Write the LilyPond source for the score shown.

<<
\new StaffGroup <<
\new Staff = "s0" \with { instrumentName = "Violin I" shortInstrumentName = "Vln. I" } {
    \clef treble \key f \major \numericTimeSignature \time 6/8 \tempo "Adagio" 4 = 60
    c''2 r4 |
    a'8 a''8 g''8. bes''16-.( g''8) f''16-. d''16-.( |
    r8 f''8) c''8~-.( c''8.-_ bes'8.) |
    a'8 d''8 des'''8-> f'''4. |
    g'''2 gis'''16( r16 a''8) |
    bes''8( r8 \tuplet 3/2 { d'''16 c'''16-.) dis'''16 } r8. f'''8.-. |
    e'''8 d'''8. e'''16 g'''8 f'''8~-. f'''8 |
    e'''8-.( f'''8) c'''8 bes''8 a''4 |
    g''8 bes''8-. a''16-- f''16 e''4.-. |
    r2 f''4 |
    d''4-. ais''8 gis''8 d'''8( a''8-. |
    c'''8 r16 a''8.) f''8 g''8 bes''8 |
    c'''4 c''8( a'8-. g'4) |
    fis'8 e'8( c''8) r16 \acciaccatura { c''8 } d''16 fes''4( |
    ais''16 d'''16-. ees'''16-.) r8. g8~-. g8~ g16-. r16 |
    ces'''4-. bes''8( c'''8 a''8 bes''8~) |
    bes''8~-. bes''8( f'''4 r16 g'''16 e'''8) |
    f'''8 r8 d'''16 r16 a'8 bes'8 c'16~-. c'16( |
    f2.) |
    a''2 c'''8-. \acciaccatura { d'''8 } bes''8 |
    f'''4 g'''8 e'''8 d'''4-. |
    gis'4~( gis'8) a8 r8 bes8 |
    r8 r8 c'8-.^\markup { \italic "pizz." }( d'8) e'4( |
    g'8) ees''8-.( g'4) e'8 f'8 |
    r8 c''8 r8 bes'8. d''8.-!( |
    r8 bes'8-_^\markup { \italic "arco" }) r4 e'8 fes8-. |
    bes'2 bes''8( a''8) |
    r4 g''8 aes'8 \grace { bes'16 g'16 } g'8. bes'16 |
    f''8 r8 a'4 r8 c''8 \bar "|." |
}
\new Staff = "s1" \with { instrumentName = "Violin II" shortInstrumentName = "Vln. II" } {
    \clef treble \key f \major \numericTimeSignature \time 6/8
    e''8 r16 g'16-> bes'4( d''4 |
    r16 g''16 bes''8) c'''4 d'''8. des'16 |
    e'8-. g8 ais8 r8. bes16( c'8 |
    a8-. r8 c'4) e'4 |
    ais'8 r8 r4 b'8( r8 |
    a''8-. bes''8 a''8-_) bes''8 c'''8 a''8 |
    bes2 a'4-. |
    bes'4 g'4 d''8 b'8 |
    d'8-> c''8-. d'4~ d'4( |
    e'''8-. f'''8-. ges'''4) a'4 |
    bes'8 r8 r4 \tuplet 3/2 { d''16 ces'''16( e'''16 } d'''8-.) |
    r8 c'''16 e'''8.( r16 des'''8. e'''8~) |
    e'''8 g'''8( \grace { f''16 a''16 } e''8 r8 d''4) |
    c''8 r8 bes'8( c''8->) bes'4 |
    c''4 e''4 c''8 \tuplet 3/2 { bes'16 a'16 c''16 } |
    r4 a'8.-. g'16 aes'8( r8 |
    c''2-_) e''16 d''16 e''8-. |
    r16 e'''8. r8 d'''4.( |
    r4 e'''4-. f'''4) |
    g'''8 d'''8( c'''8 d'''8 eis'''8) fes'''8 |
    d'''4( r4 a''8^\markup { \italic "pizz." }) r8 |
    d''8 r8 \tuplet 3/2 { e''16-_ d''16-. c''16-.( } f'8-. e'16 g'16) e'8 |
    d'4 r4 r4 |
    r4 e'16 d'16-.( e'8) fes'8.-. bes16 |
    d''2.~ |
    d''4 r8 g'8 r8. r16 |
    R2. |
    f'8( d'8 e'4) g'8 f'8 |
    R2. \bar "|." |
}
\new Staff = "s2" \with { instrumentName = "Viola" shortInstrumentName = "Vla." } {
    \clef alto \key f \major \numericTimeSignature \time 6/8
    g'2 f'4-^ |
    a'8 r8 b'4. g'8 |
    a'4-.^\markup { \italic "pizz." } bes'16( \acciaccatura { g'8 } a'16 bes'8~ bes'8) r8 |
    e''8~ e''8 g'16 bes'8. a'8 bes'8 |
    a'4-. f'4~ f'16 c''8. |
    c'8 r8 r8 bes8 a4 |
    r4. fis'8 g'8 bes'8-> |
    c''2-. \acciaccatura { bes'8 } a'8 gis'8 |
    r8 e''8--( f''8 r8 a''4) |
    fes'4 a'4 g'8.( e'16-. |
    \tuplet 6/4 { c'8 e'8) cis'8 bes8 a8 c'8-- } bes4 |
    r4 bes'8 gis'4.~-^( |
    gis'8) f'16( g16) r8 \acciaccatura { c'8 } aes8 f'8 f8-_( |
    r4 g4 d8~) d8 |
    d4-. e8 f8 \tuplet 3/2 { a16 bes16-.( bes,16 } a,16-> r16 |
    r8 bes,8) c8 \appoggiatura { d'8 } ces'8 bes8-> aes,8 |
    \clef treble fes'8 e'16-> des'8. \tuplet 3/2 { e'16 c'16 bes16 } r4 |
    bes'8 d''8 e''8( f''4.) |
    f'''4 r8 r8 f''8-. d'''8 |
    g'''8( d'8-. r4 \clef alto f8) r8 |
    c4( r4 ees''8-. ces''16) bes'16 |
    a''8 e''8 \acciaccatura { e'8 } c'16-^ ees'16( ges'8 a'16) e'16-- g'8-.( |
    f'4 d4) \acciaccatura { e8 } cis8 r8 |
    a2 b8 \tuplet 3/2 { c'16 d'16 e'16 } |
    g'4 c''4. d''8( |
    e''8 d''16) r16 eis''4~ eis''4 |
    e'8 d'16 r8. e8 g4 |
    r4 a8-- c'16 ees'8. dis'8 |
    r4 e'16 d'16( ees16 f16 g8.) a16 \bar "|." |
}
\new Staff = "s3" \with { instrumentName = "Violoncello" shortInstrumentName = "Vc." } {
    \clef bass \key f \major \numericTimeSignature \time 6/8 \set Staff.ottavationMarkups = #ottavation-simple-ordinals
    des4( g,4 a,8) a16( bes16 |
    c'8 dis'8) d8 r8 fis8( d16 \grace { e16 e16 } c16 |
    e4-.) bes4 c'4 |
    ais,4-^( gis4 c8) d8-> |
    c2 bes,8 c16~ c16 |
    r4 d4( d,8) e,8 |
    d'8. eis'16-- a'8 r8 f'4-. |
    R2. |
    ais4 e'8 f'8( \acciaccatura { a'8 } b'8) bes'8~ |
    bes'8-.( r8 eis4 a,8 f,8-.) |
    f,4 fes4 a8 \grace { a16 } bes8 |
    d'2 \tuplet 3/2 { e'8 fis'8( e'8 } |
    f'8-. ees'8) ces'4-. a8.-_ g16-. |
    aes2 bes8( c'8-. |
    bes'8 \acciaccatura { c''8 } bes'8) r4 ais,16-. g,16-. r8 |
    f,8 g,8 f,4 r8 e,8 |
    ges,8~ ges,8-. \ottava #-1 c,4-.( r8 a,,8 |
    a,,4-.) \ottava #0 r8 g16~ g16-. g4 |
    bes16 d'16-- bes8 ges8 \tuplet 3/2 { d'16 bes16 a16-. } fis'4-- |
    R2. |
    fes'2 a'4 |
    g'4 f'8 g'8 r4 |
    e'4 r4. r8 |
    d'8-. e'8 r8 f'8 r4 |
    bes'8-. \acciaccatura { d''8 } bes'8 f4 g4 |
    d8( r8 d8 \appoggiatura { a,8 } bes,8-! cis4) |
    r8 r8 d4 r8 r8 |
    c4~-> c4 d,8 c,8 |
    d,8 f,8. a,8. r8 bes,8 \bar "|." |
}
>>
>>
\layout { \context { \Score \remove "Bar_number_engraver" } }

## REQUIREMENTS:
Find each line in the data above that contains the string "grace", and copy every such line in full.

## TASK ANSWER:
    r4 g''8 aes'8 \grace { bes'16 g'16 } g'8. bes'16 |
    e'''8 g'''8( \grace { f''16 a''16 } e''8 r8 d''4) |
    c'8 dis'8) d8 r8 fis8( d16 \grace { e16 e16 } c16 |
    f,4 fes4 a8 \grace { a16 } bes8 |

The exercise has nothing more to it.